#### [EXERCISE BRIEF]
The expected output is the set of lines below beginning at the one that contains "pink cutting board: 2 -> 3" and ending at the final line, reproduced exactly.

#### [EXCERPTED RECORDS]
# # #
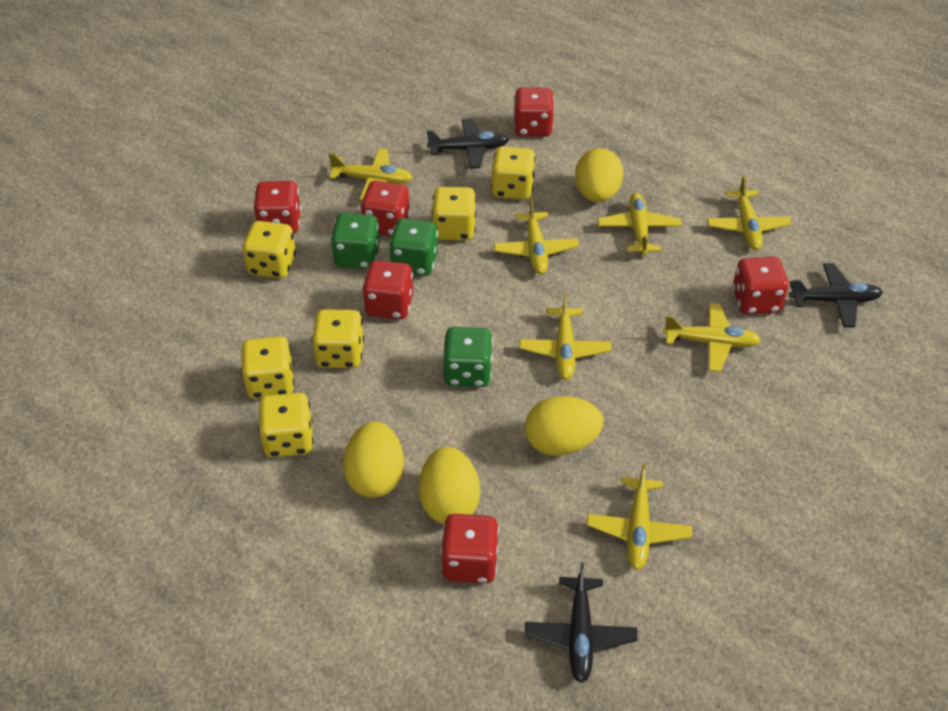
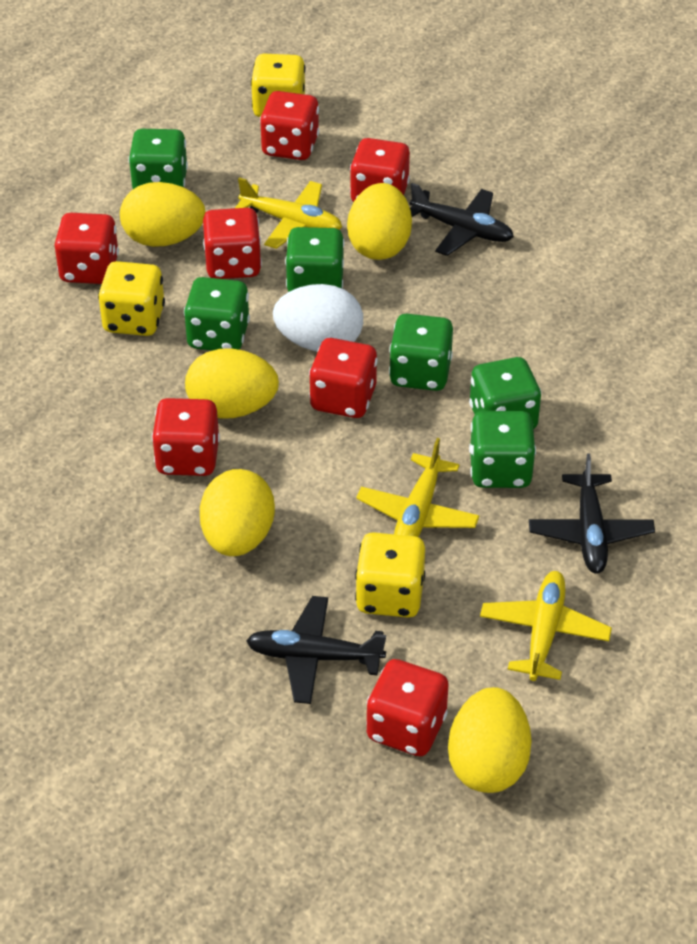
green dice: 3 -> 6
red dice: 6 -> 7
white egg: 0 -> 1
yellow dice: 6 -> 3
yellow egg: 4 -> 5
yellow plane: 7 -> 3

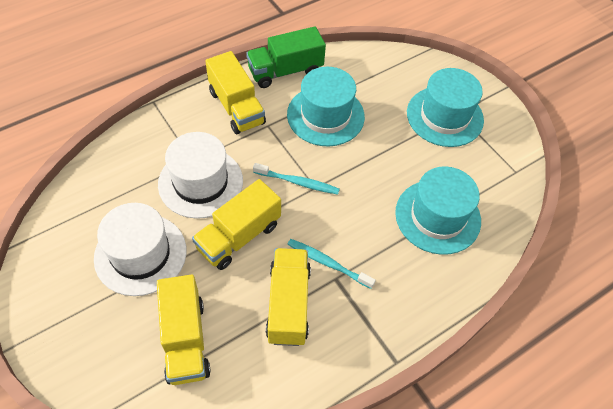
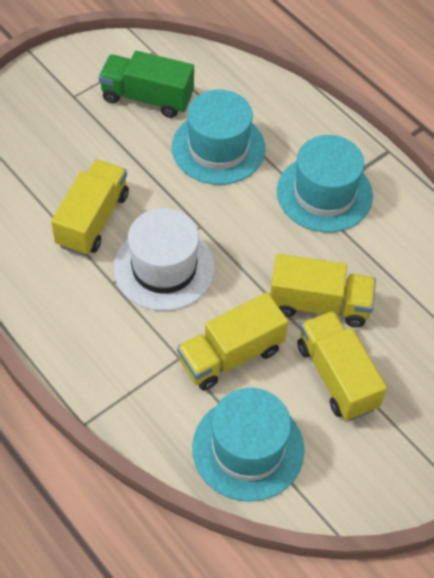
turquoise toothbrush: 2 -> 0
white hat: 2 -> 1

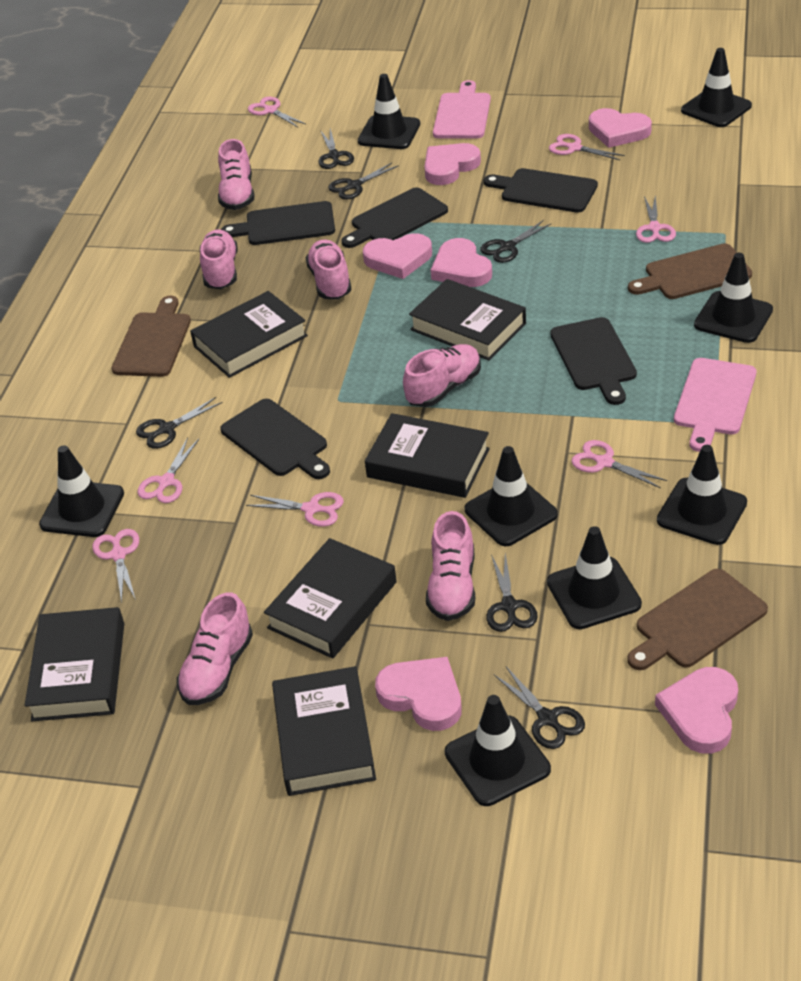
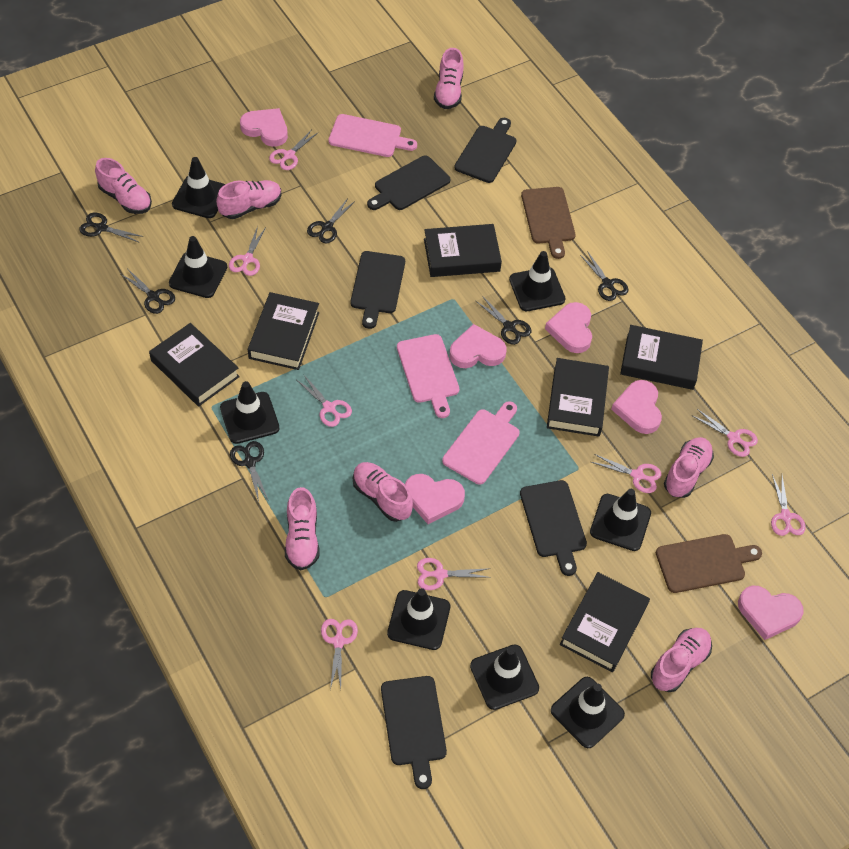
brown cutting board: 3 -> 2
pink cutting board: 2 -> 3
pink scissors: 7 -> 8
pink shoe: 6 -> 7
# # #
#### [FINISHED TASK]
pink cutting board: 2 -> 3
pink scissors: 7 -> 8
pink shoe: 6 -> 7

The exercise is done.